From the records below, please repeat exactly the line that has "ENC3 pin DT: SCK -> MI", the line that has "OLED1 pin SCL: MO -> A1", and every line between them, and nothing else.

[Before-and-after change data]
########

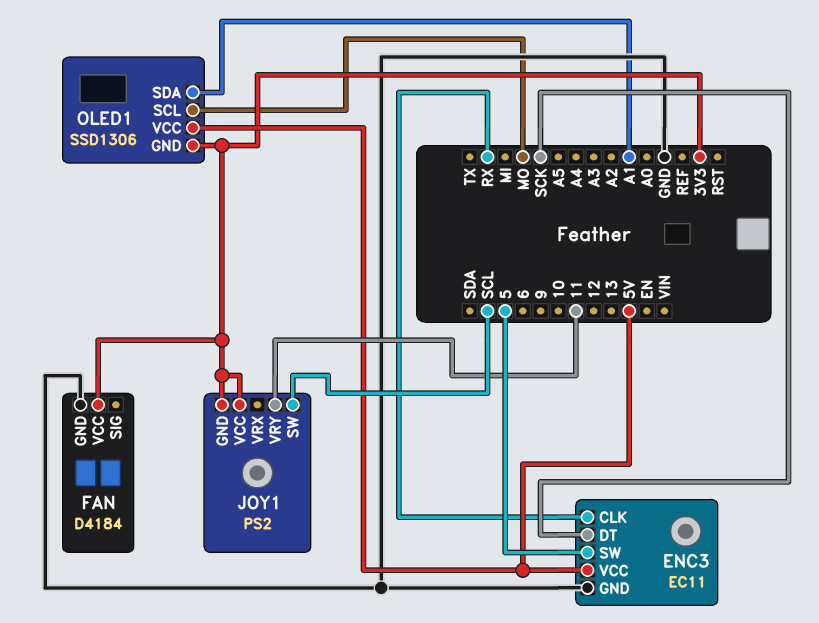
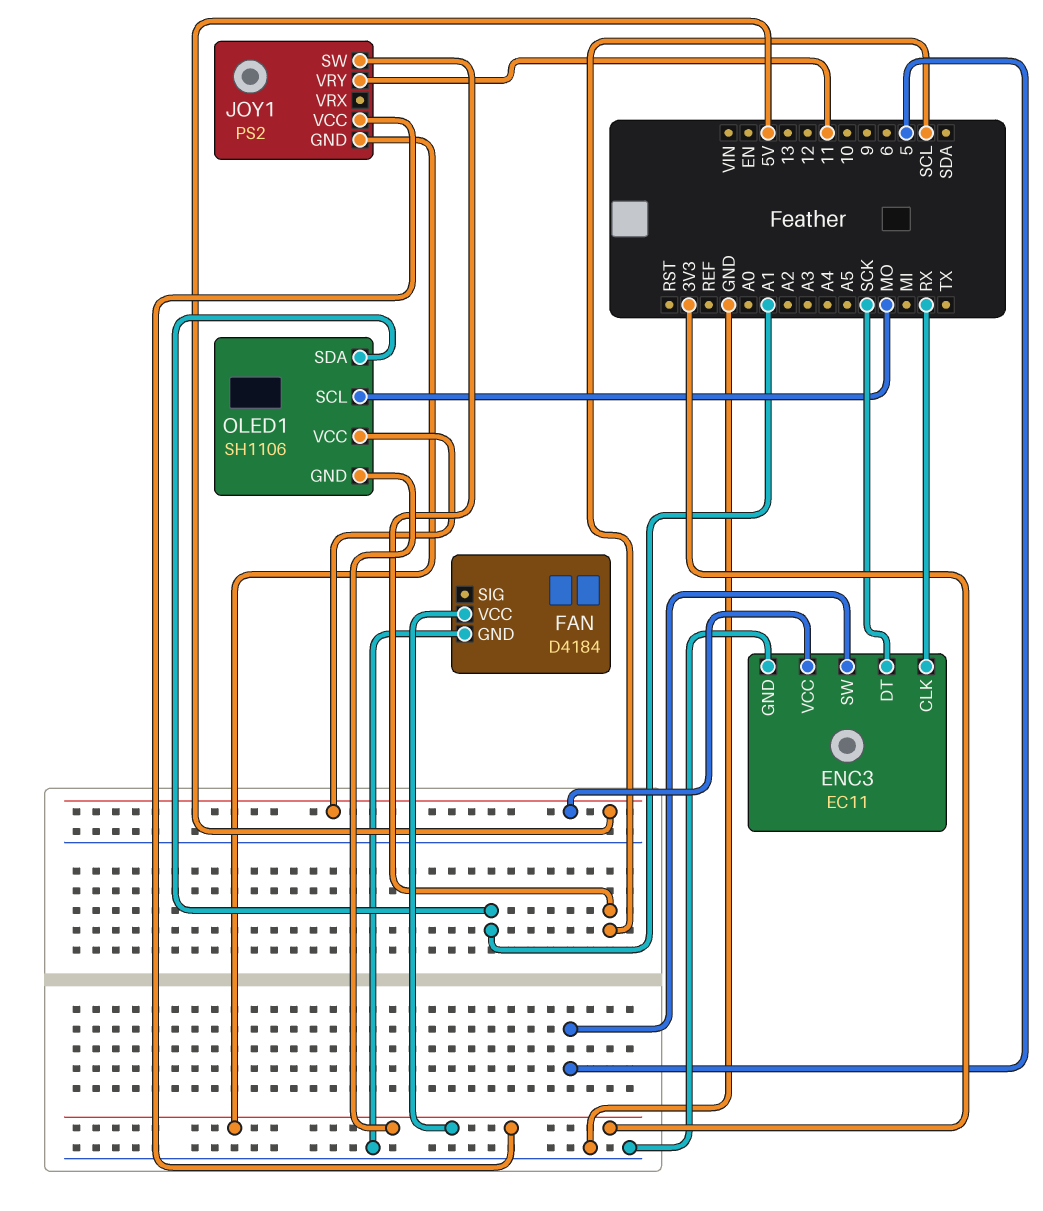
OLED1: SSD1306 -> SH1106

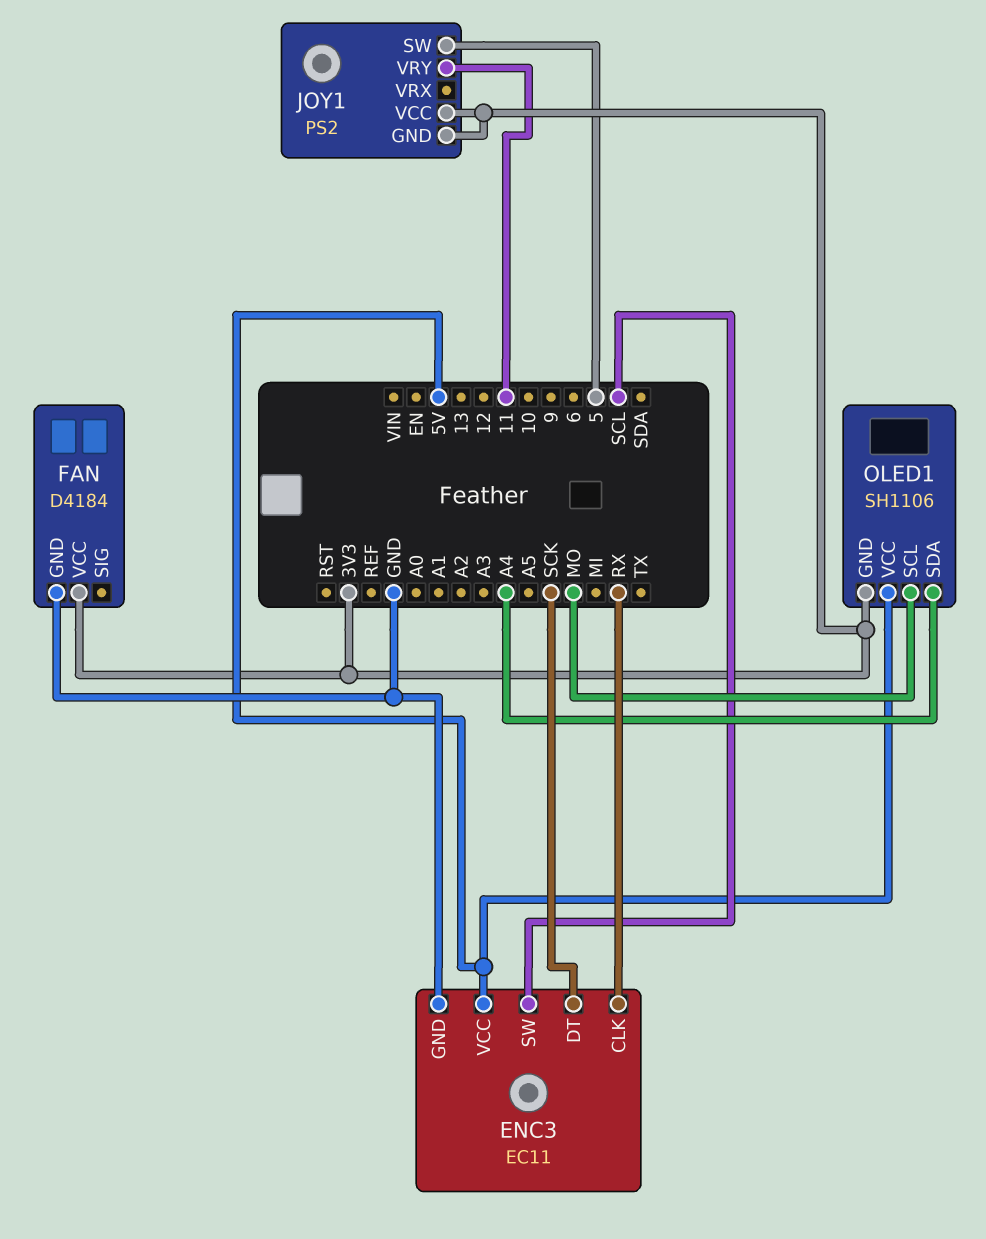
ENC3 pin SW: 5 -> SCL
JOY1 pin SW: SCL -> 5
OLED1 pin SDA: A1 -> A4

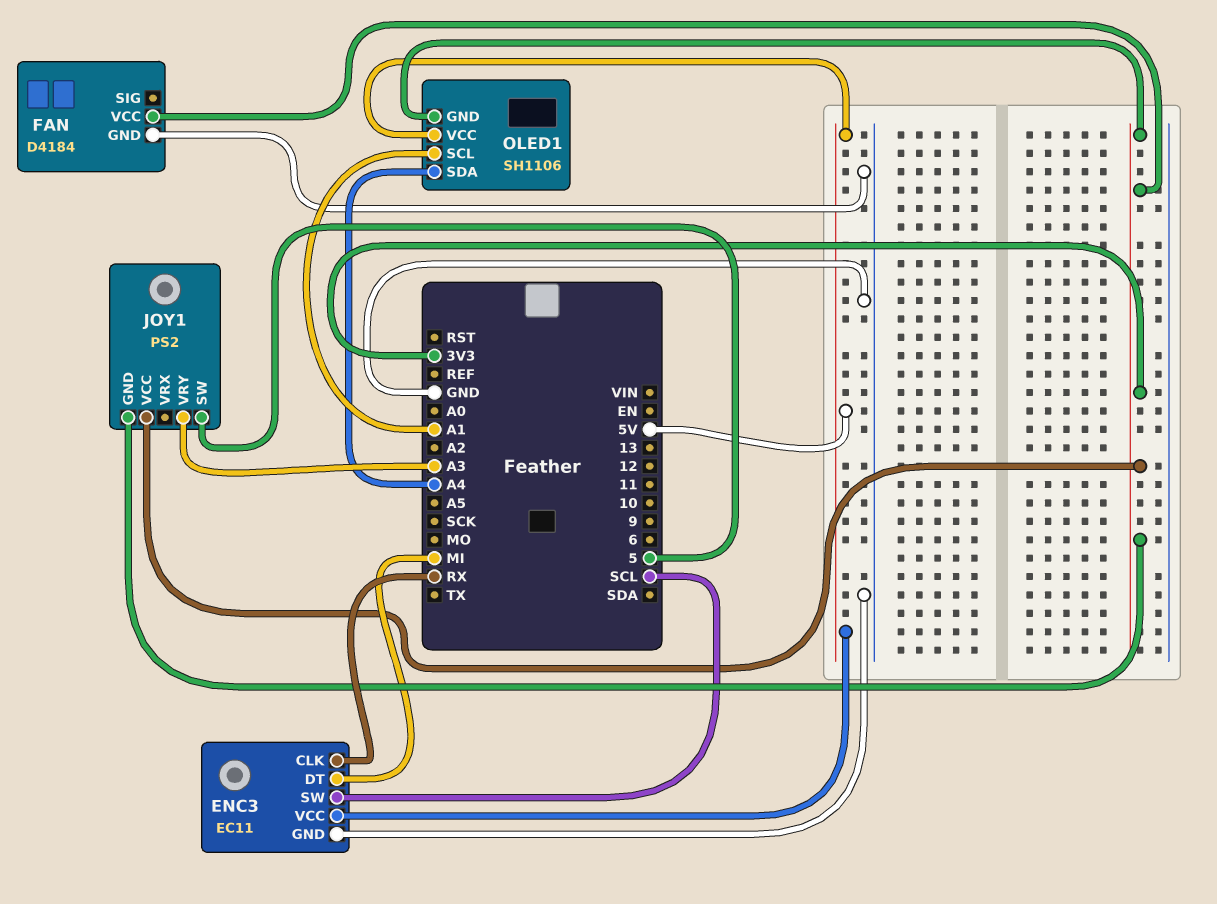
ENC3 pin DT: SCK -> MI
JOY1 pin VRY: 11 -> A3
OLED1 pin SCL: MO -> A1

########

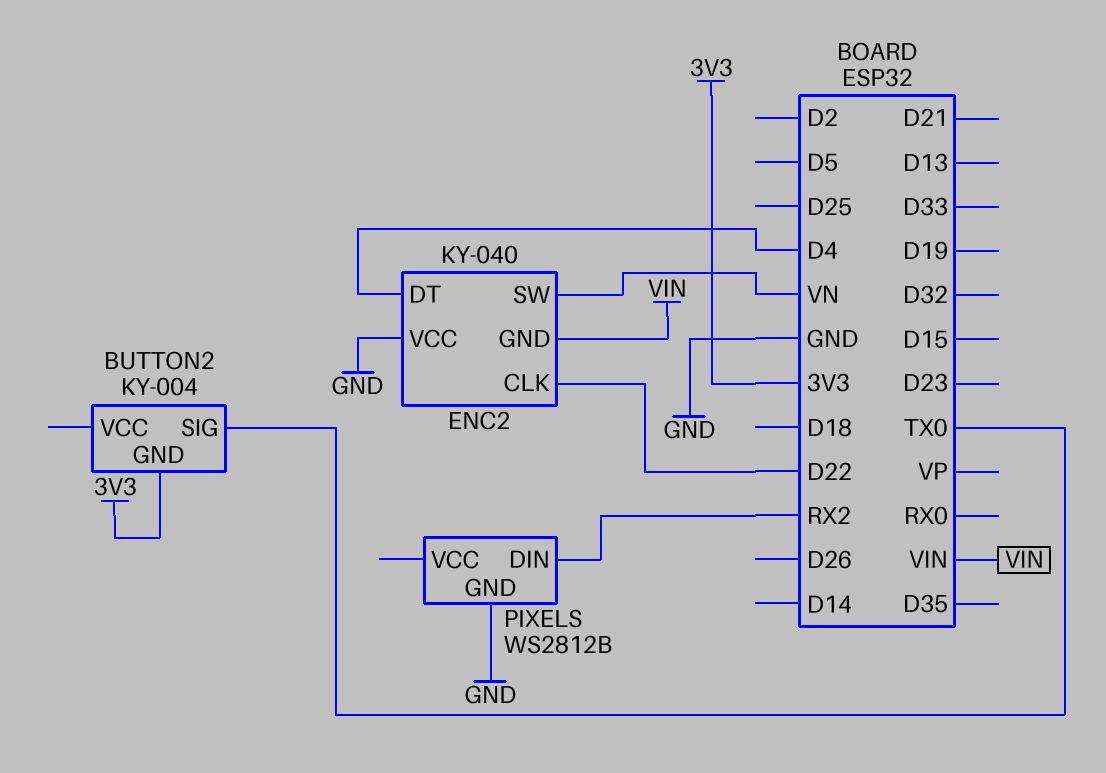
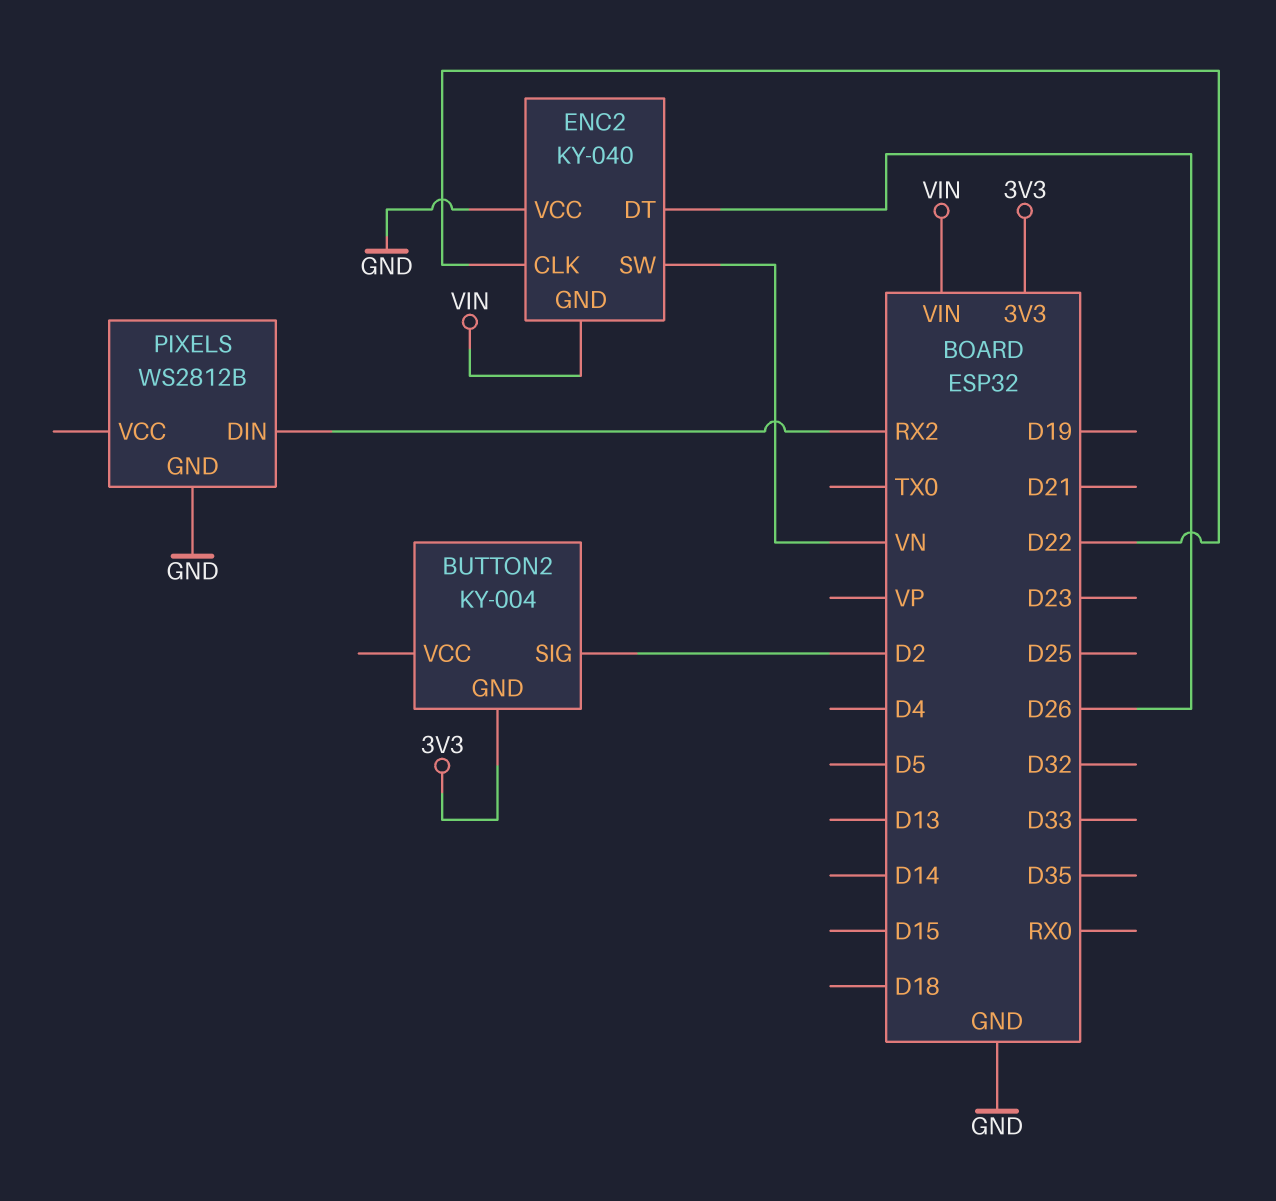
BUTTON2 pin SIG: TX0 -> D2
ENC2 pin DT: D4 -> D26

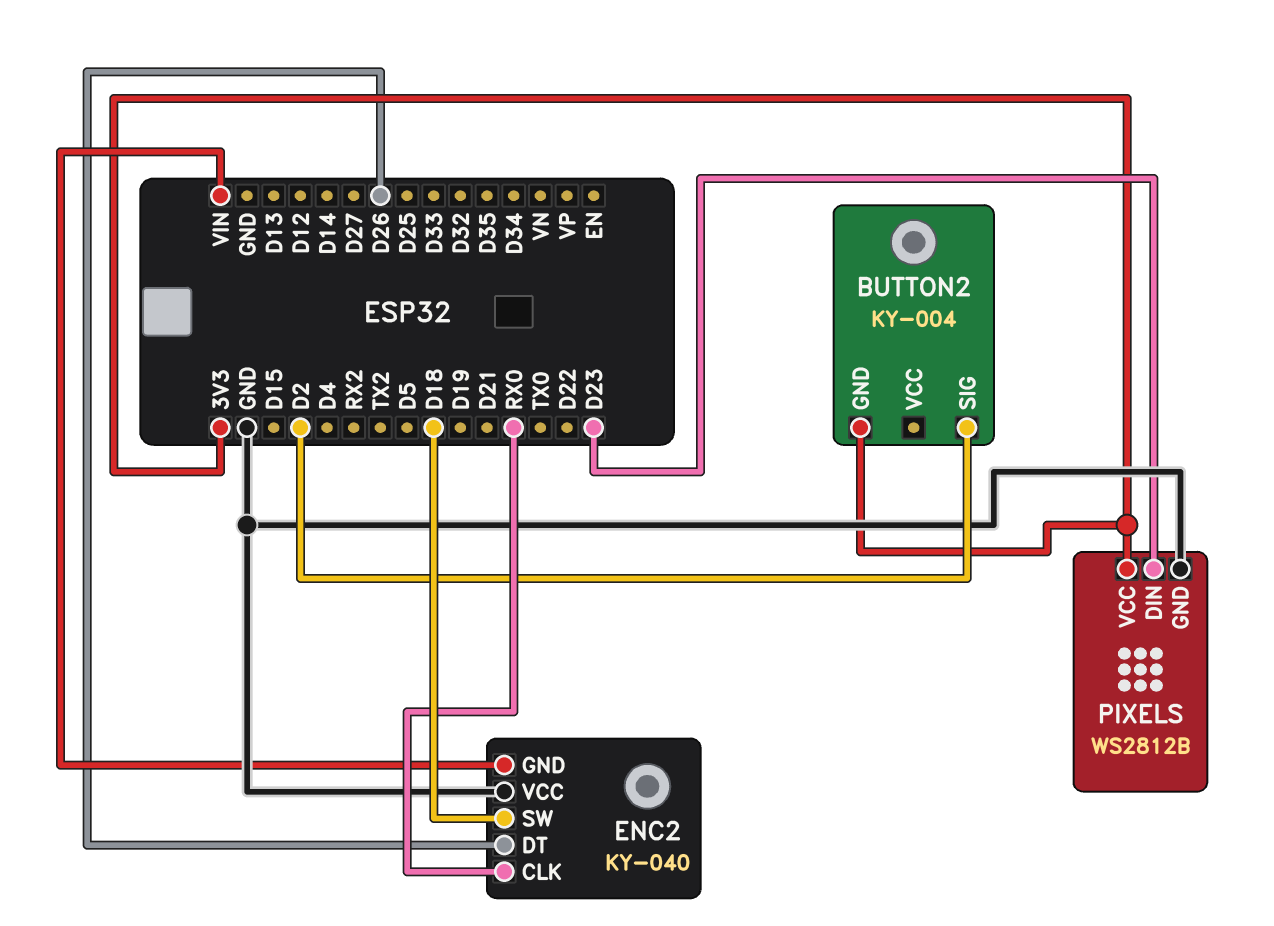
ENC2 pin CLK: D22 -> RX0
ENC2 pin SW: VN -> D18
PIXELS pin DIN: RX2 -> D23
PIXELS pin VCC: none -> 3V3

########

- [Written solution]:
ENC3 pin DT: SCK -> MI
JOY1 pin VRY: 11 -> A3
OLED1 pin SCL: MO -> A1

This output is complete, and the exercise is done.